▶ [The problem]:
Every line holding the string "black" should be copied from the listing.

[Start of Attachment]

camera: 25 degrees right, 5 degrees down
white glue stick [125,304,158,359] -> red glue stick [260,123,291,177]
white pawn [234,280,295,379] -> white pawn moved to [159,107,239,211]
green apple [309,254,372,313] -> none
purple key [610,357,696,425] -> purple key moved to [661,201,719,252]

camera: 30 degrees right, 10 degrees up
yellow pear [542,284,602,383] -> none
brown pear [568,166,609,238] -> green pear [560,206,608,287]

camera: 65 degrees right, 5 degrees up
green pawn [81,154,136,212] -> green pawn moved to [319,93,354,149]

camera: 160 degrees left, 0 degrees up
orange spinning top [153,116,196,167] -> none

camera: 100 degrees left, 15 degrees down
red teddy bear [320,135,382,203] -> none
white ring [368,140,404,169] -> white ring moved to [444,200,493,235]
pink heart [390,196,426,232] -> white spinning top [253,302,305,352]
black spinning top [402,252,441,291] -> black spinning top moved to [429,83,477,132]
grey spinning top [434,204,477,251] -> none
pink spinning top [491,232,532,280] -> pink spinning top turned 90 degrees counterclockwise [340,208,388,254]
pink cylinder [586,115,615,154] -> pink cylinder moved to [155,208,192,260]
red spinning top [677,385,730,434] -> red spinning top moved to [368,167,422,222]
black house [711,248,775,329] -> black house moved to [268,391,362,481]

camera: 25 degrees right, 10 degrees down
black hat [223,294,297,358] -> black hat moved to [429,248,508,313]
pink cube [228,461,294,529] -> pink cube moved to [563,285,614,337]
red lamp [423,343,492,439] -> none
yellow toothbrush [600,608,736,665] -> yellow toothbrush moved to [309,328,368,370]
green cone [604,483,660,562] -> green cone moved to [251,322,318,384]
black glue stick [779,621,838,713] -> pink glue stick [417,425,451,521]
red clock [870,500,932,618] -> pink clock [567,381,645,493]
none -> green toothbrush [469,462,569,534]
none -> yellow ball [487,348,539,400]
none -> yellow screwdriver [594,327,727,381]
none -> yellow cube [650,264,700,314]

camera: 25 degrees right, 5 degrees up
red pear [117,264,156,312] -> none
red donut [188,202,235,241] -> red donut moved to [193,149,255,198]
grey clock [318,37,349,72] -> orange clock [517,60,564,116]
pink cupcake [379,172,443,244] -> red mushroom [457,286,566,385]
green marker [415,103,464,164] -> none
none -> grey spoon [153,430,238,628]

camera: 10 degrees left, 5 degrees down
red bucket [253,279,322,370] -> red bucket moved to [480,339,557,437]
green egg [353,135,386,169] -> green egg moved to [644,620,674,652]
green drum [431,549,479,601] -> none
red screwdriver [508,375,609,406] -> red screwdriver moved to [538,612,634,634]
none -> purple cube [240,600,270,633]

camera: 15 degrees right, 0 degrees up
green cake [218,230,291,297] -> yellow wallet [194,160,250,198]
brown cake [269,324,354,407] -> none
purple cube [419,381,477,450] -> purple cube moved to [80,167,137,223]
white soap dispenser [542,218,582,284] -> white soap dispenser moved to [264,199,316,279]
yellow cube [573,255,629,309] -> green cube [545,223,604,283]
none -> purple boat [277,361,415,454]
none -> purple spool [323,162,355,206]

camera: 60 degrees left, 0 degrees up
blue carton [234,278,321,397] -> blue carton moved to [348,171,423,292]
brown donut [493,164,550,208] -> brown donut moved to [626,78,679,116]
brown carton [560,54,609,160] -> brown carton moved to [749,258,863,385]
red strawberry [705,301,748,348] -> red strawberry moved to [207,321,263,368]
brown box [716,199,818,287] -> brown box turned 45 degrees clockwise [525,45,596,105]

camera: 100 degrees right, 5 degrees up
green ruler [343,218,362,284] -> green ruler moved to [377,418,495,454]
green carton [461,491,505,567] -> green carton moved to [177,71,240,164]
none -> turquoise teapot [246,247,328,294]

[End of Attachment]

▶ [Result for this task]:
black spinning top [402,252,441,291] -> black spinning top moved to [429,83,477,132]
black house [711,248,775,329] -> black house moved to [268,391,362,481]
black hat [223,294,297,358] -> black hat moved to [429,248,508,313]
black glue stick [779,621,838,713] -> pink glue stick [417,425,451,521]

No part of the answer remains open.